* **Directions for this task**
For the material below, return exactly the lines starting at the line containing "yellow trapezoid: (17, 85)" and ending at the line containing "cyan arrow: (173, 71) -> (99, 29), turned 48", both ends included, and no others.

─── Data under study

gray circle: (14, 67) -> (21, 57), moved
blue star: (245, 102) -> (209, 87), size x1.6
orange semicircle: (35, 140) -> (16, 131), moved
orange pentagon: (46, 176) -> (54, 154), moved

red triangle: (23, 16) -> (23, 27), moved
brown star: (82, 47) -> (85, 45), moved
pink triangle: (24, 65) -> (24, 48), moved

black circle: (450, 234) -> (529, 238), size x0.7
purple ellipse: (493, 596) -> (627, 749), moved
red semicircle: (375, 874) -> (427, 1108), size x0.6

──────
─── Data under study

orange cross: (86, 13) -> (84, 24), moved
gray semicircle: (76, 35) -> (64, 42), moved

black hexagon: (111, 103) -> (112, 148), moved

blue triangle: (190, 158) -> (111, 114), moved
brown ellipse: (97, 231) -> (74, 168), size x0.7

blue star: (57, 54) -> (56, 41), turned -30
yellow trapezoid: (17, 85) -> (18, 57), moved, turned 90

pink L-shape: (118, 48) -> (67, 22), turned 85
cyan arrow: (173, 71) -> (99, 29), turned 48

──────
─── Data under study

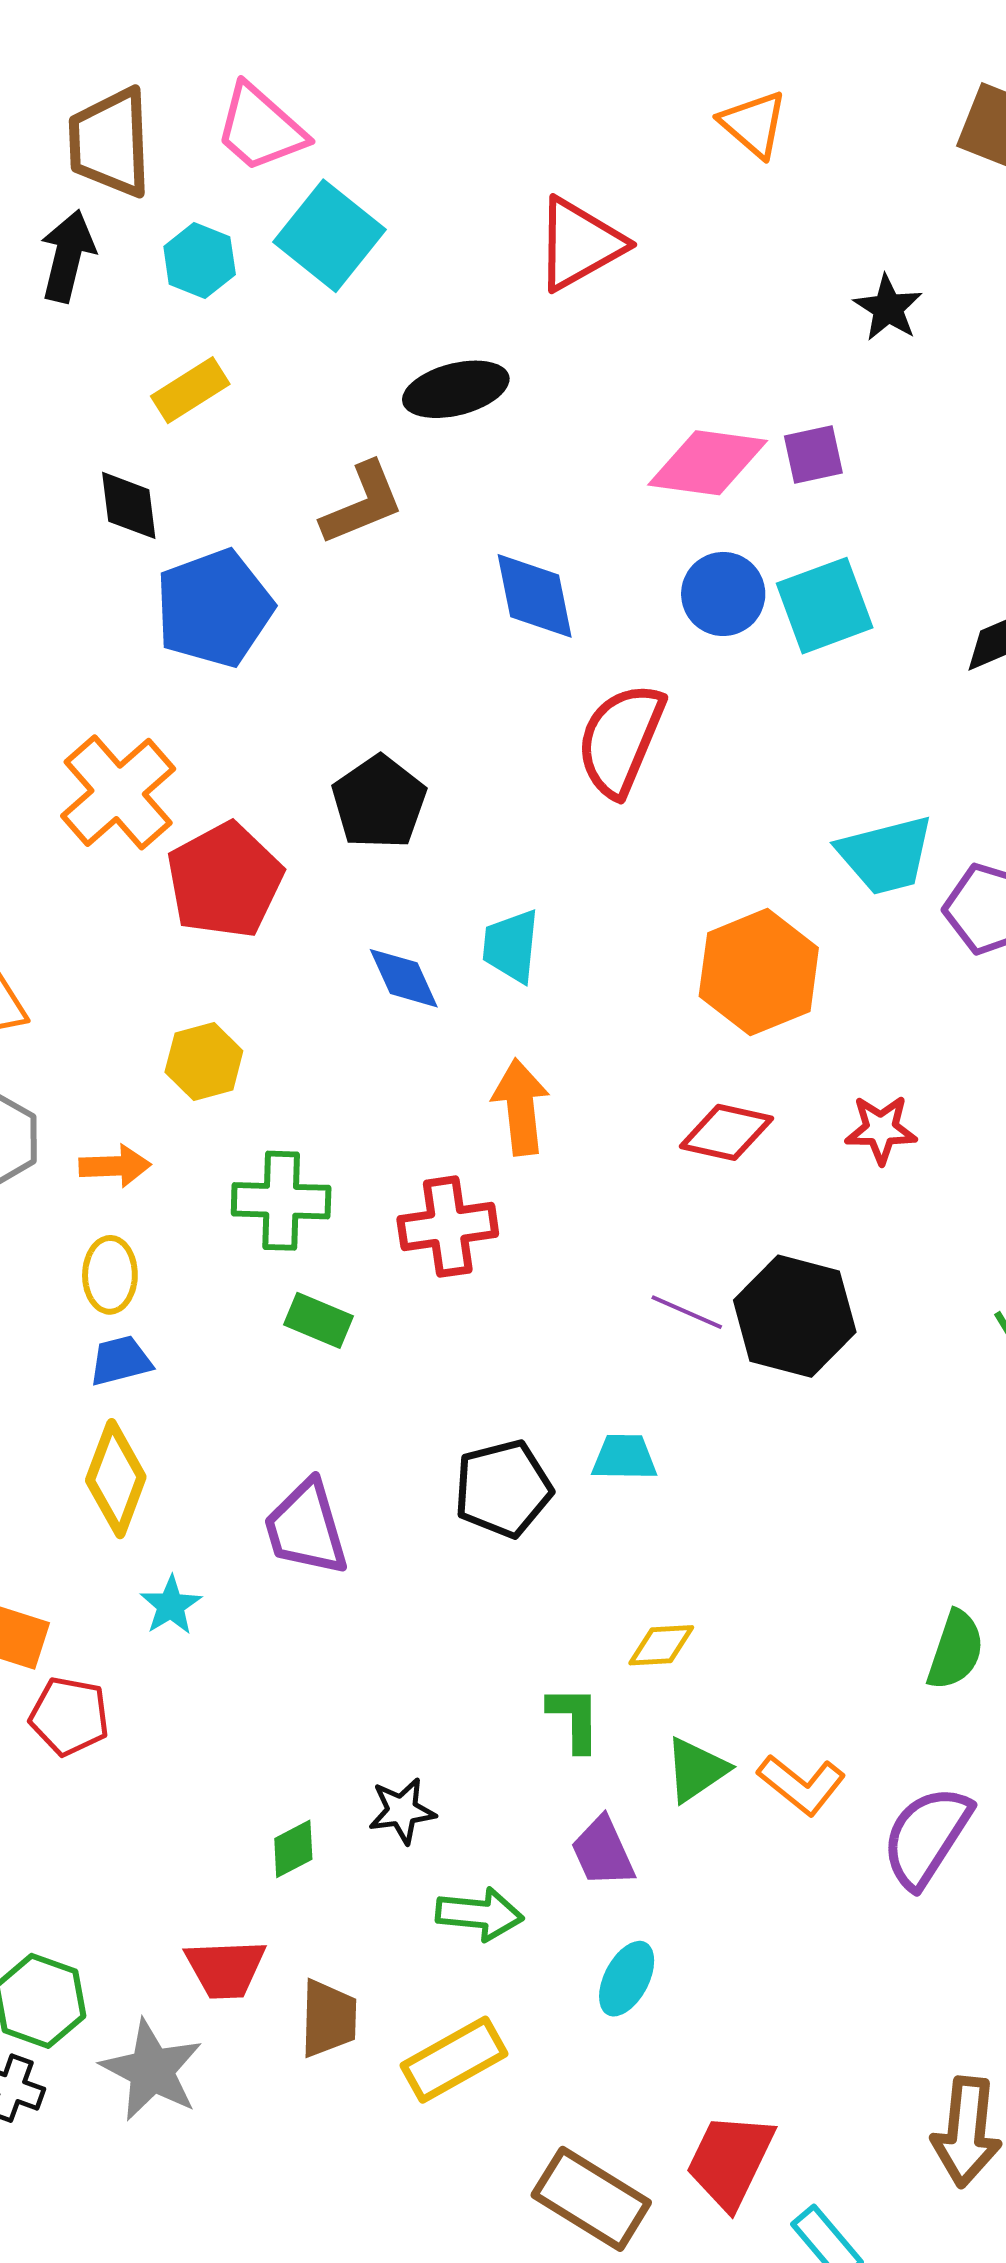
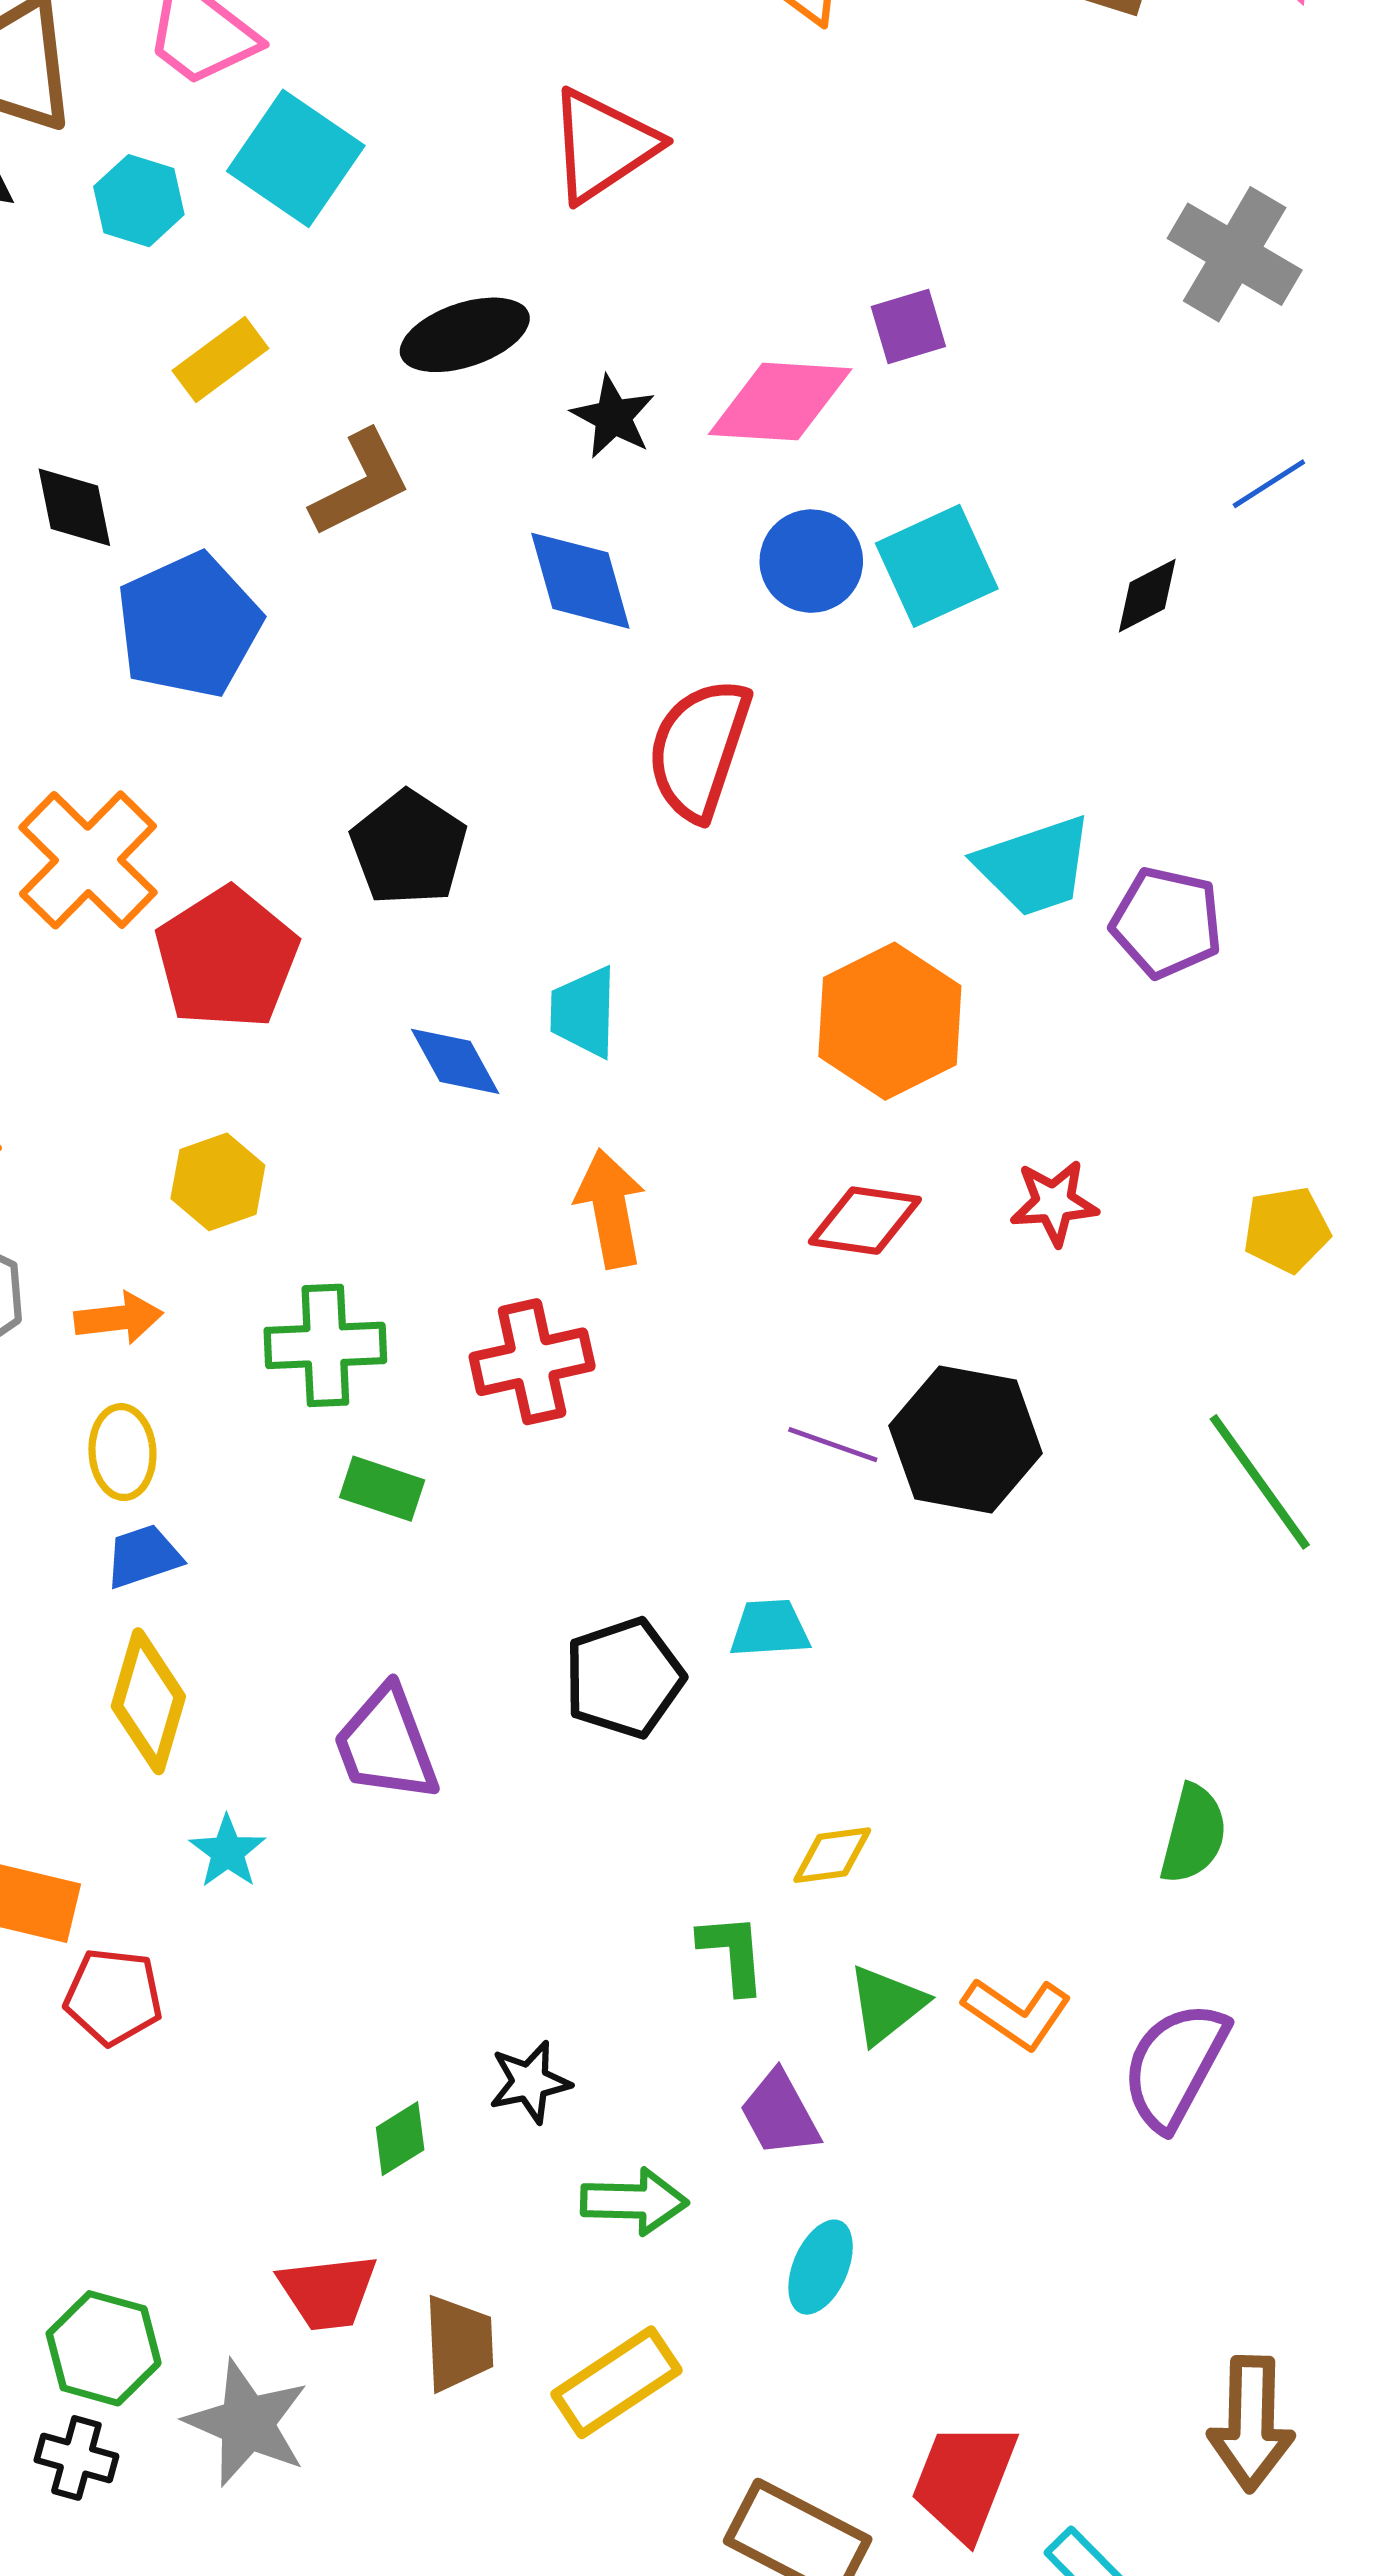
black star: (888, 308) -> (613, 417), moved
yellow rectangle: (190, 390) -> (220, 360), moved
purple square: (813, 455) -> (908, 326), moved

──────

* **Response area**
yellow trapezoid: (17, 85) -> (18, 57), moved, turned 90

pink L-shape: (118, 48) -> (67, 22), turned 85
cyan arrow: (173, 71) -> (99, 29), turned 48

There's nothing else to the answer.